■ **TRY IT**
A word-for-word copy of the data, pictures excluded, is what this task asks for.

--------------------------------

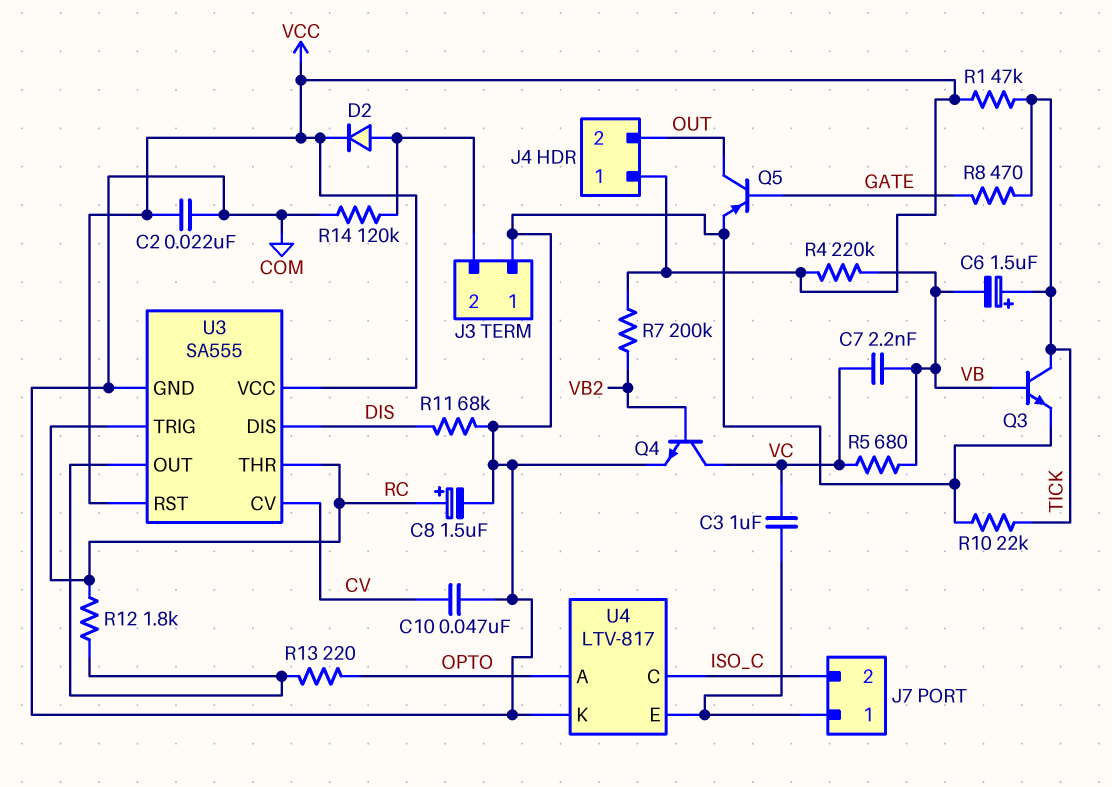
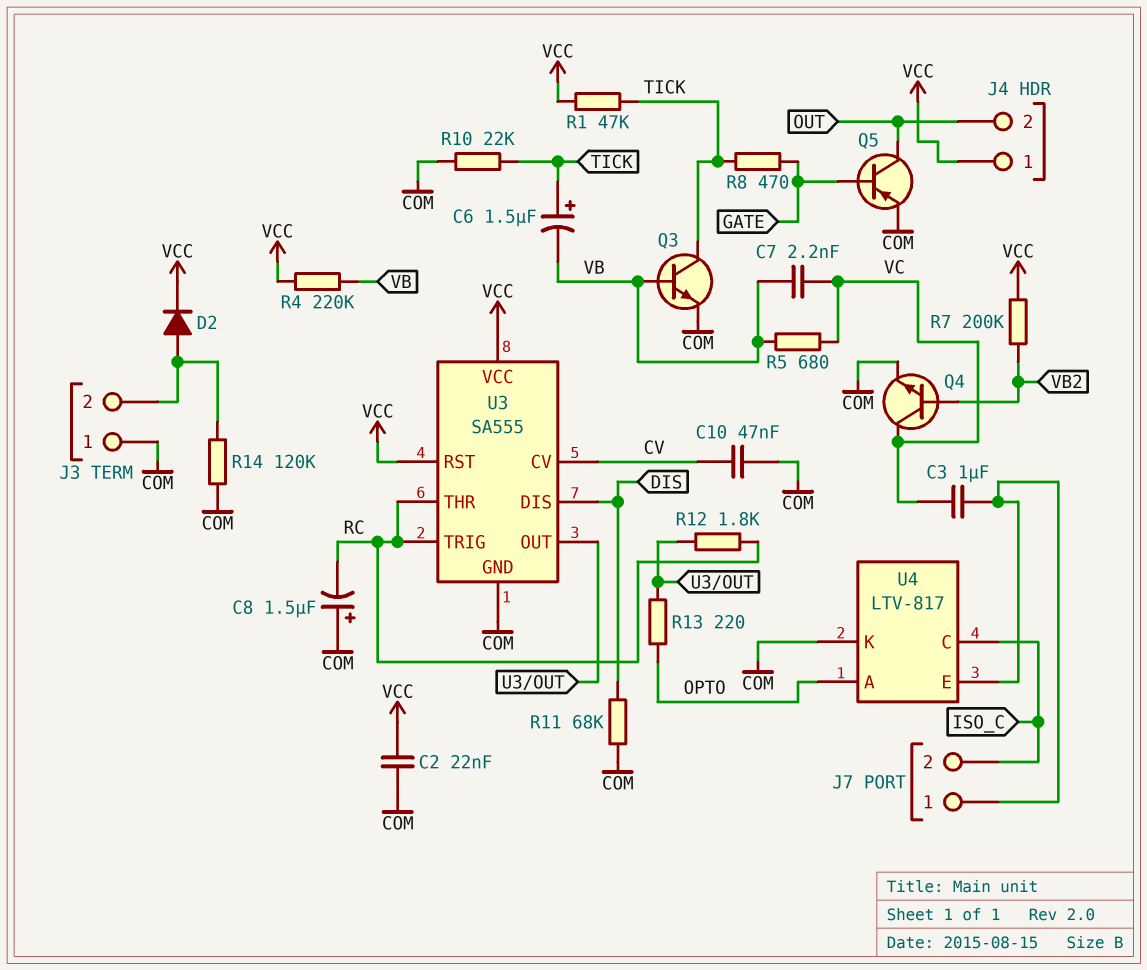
C8: 1.5uF (plus RC, minus COM) -> 1.5uF (plus COM, minus RC)

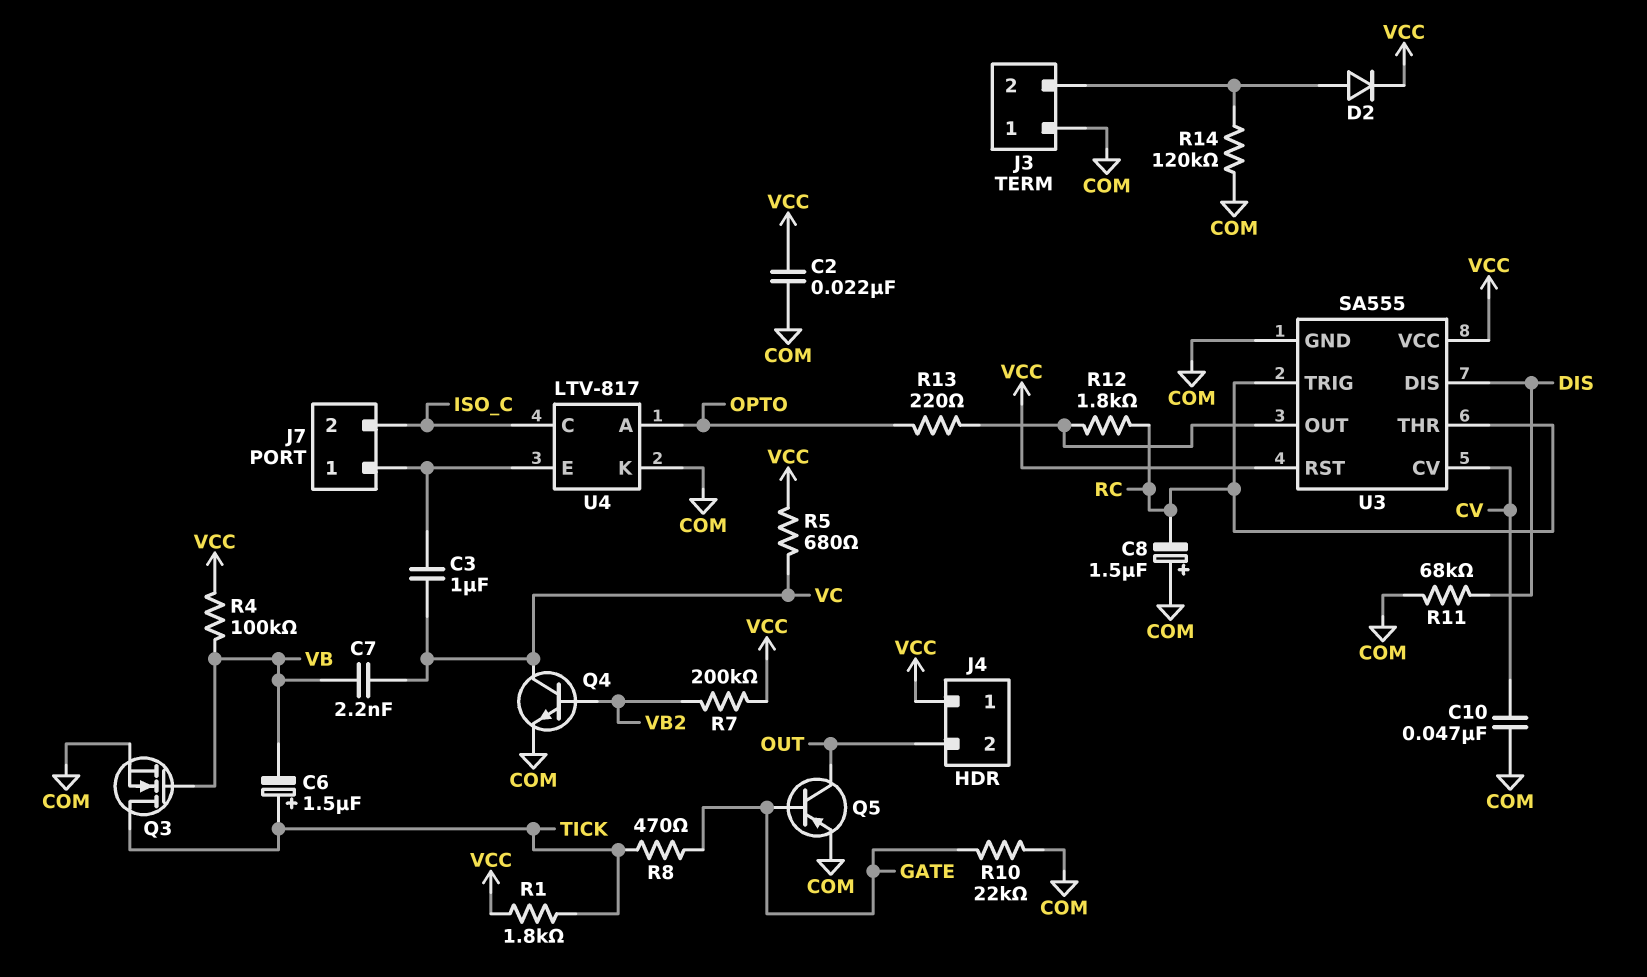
Q3: NPN (B VB, C TICK, E COM) -> NMOS (G VB, D TICK, S COM)
R1: 47k (TICK, VCC) -> 1.8k (TICK, VCC)
R4: 220k (VB, VCC) -> 100k (VB, VCC)
R5: 680 (VB, VC) -> 680 (VC, VCC)
R10: 22k (COM, TICK) -> 22k (COM, GATE)

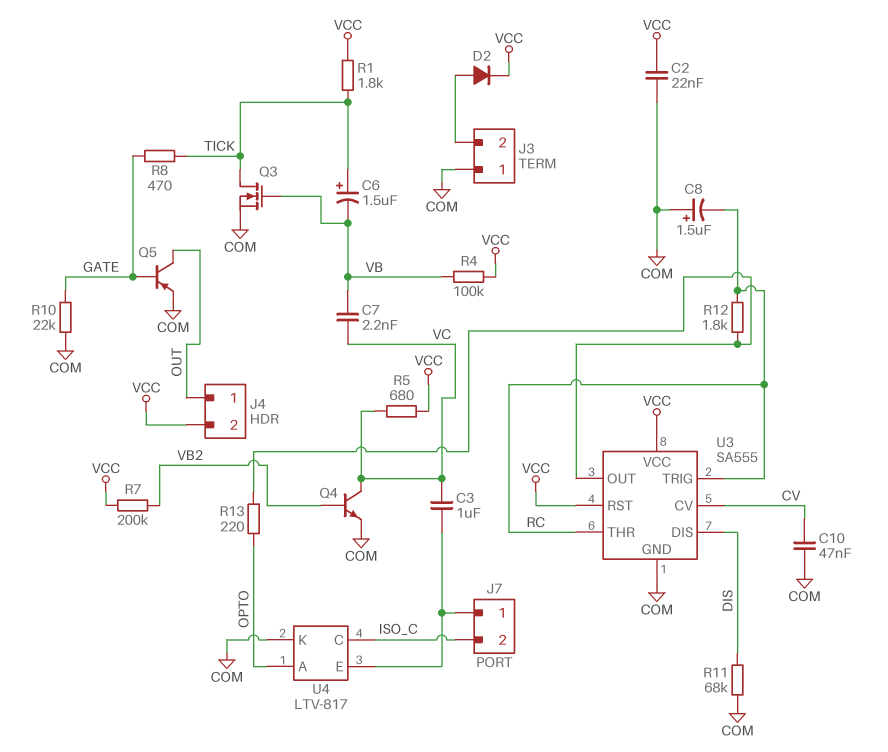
J4 pin 1: VCC -> OUT
J4 pin 2: OUT -> VCC
R14: 120k (COM, J3/2) -> none

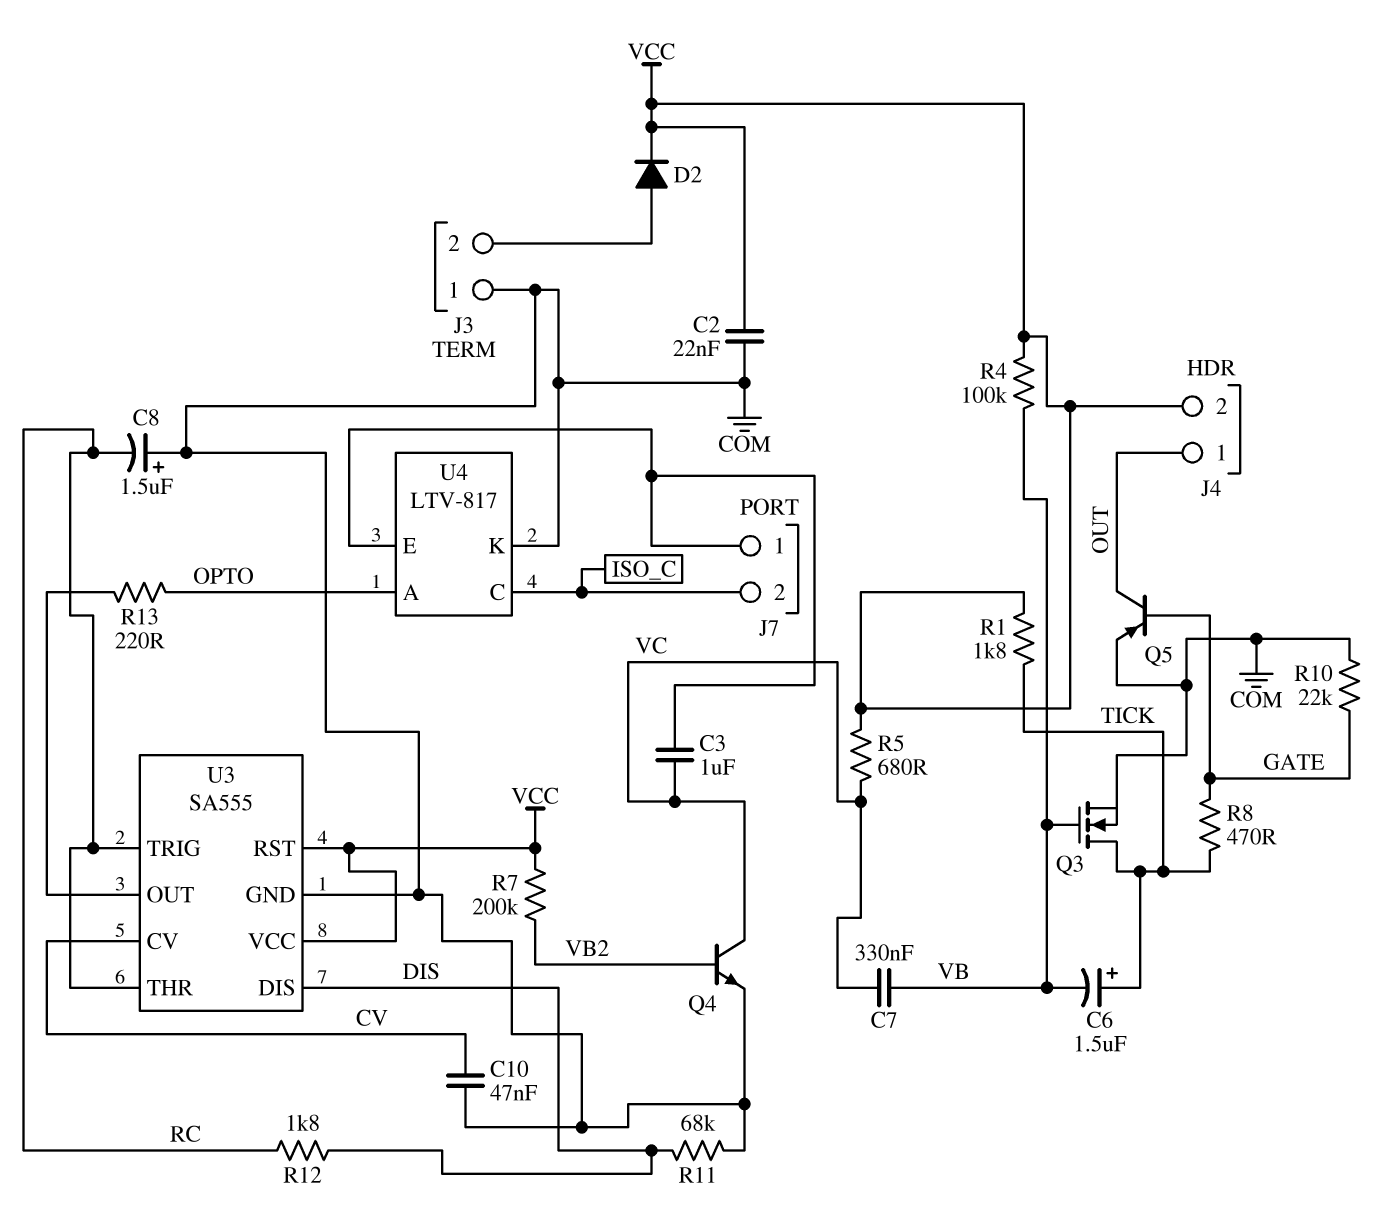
C7: 2.2nF (VB, VC) -> 330nF (VB, VC)
R12: 1.8k (RC, U3/OUT) -> 1.8k (DIS, RC)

--------------------------------

■ **OUTPUT BELOW**
C8: 1.5uF (plus RC, minus COM) -> 1.5uF (plus COM, minus RC)

Q3: NPN (B VB, C TICK, E COM) -> NMOS (G VB, D TICK, S COM)
R1: 47k (TICK, VCC) -> 1.8k (TICK, VCC)
R4: 220k (VB, VCC) -> 100k (VB, VCC)
R5: 680 (VB, VC) -> 680 (VC, VCC)
R10: 22k (COM, TICK) -> 22k (COM, GATE)

J4 pin 1: VCC -> OUT
J4 pin 2: OUT -> VCC
R14: 120k (COM, J3/2) -> none

C7: 2.2nF (VB, VC) -> 330nF (VB, VC)
R12: 1.8k (RC, U3/OUT) -> 1.8k (DIS, RC)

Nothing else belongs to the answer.